_WHAT IS BEING ASKED:_
The stretch from the line with "yellow slope A5:C7 level 1 top A" through the line with "yellow plate J5:J7" in the records below: write it out exactly, and nothing else.

_SUPPLIED RECORDS:_
=== Section Start ===

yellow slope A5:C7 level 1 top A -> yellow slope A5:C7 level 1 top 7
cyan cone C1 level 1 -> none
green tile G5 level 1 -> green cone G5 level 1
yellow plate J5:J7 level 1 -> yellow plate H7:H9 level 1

=== Section End ===
=== Section Start ===

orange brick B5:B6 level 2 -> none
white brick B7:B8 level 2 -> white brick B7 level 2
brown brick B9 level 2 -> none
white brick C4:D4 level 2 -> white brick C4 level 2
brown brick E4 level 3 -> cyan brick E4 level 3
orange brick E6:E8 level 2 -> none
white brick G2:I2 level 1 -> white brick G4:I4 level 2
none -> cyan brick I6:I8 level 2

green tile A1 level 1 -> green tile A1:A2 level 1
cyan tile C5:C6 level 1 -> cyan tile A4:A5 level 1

=== Section End ===

_ANSWER:_
yellow slope A5:C7 level 1 top A -> yellow slope A5:C7 level 1 top 7
cyan cone C1 level 1 -> none
green tile G5 level 1 -> green cone G5 level 1
yellow plate J5:J7 level 1 -> yellow plate H7:H9 level 1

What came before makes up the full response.